WHAT IS BEING ASKED> Go to the line holding "blue ruler: 4 -> 6" in the data below. Return it and each line after it through the last, exactly, and skip the pictures.

(Per-category count data)

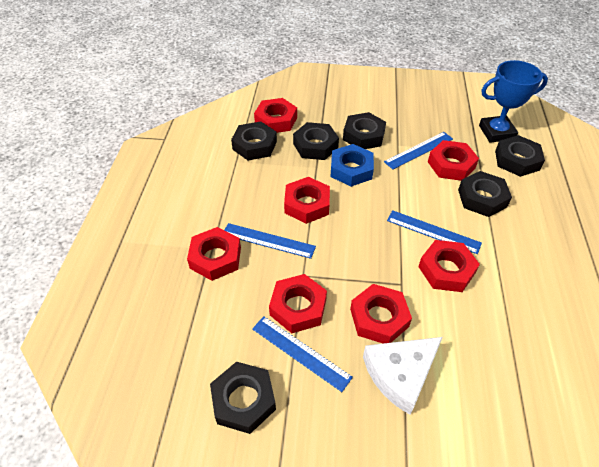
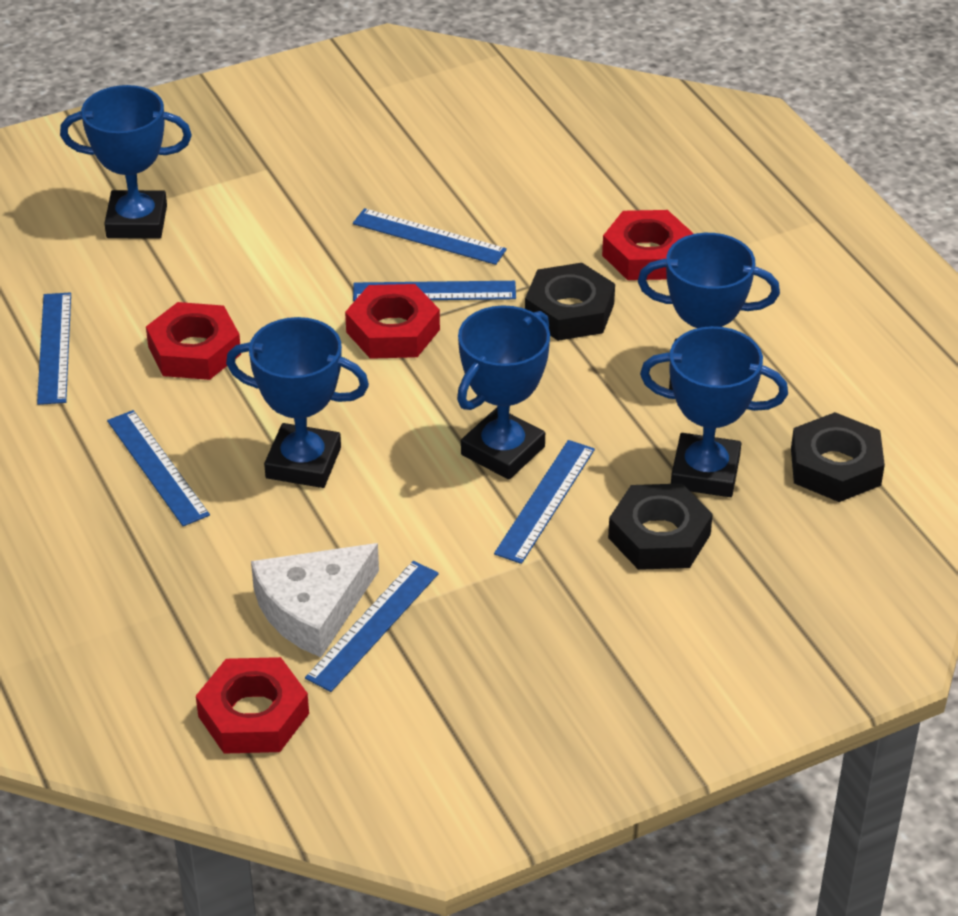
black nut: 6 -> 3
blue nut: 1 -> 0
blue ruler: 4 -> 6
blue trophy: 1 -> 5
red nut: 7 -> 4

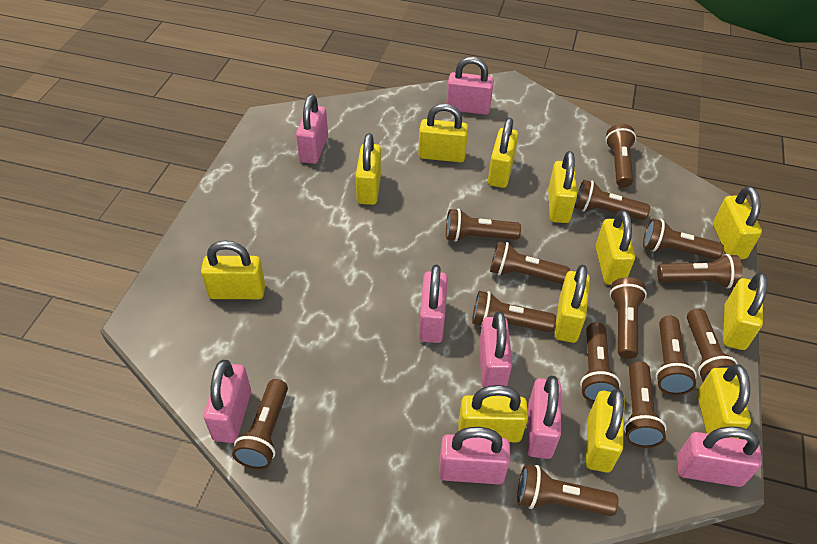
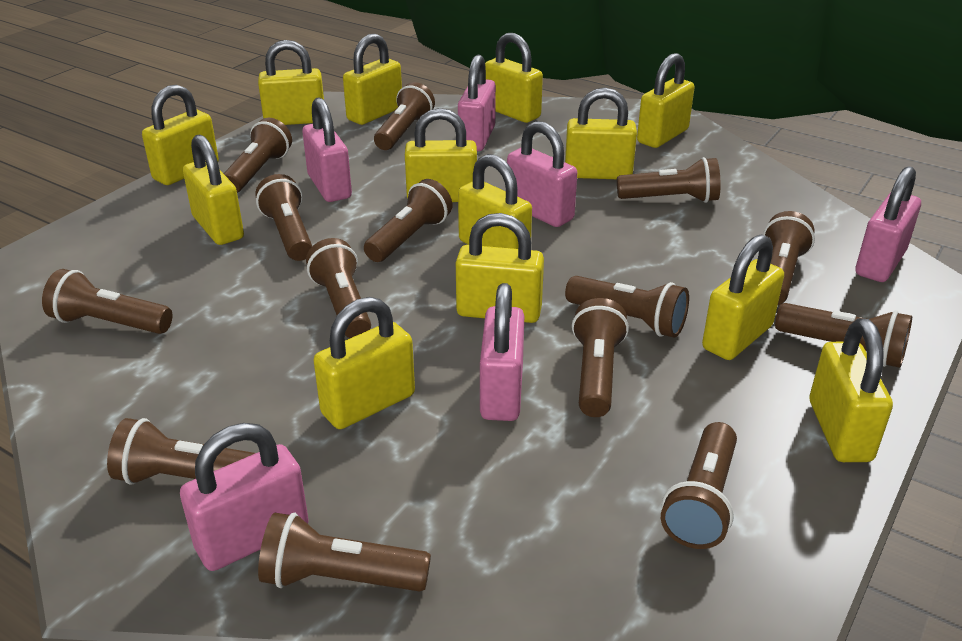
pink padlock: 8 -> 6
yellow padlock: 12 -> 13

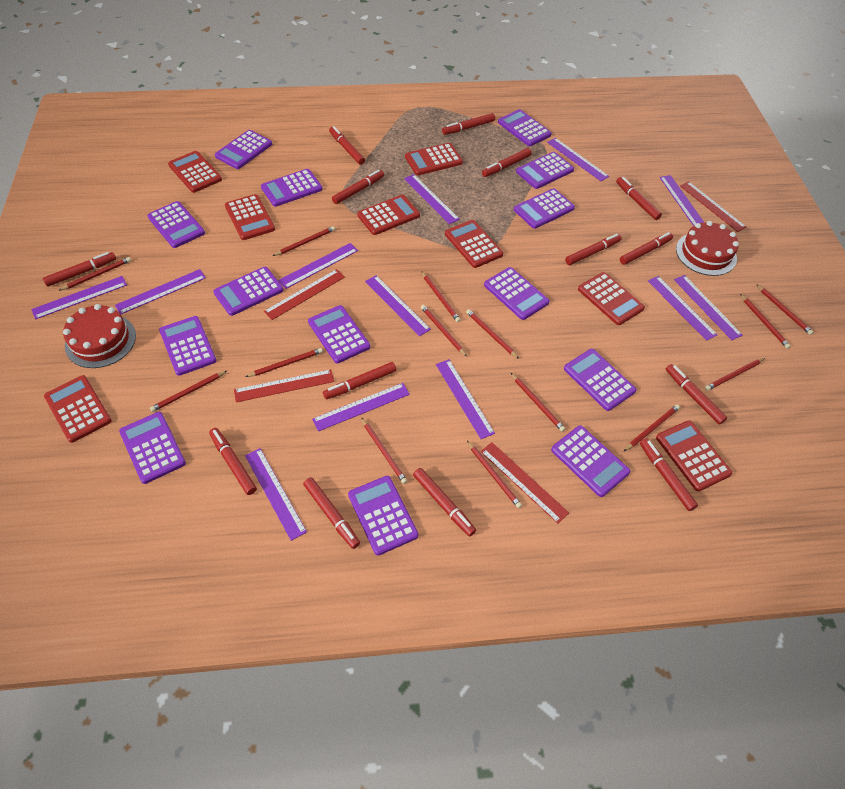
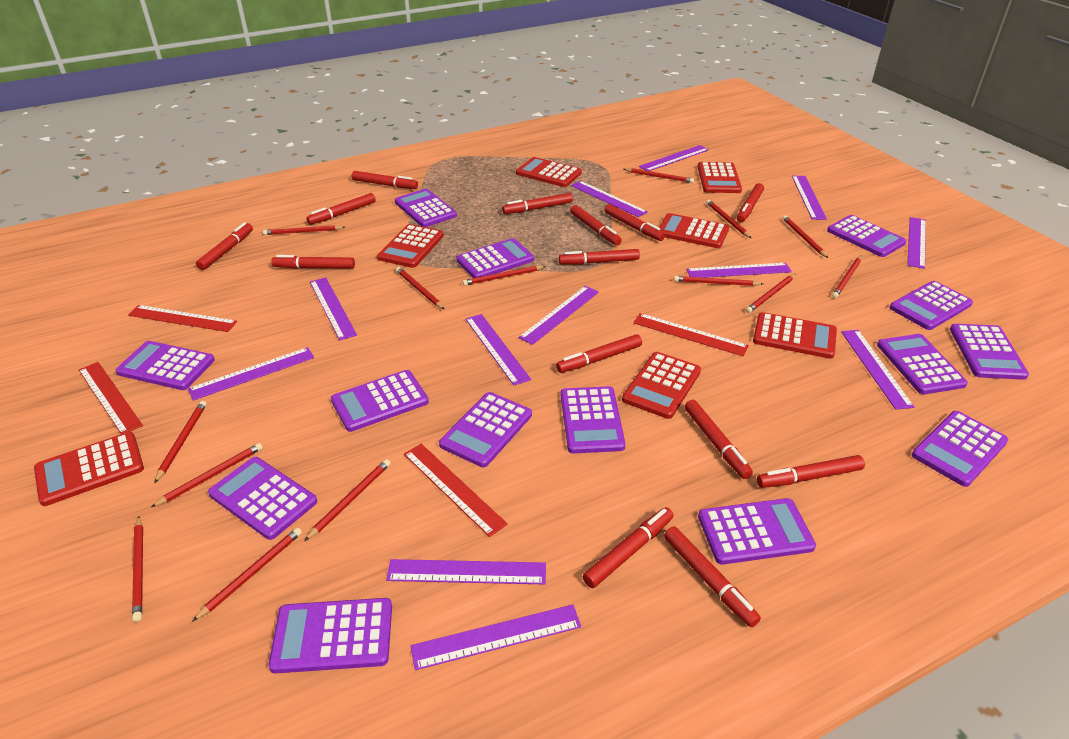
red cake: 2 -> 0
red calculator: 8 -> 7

ANSWER TO THIS PROBLEM>
blue ruler: 4 -> 6
blue trophy: 1 -> 5
red nut: 7 -> 4

pink padlock: 8 -> 6
yellow padlock: 12 -> 13

red cake: 2 -> 0
red calculator: 8 -> 7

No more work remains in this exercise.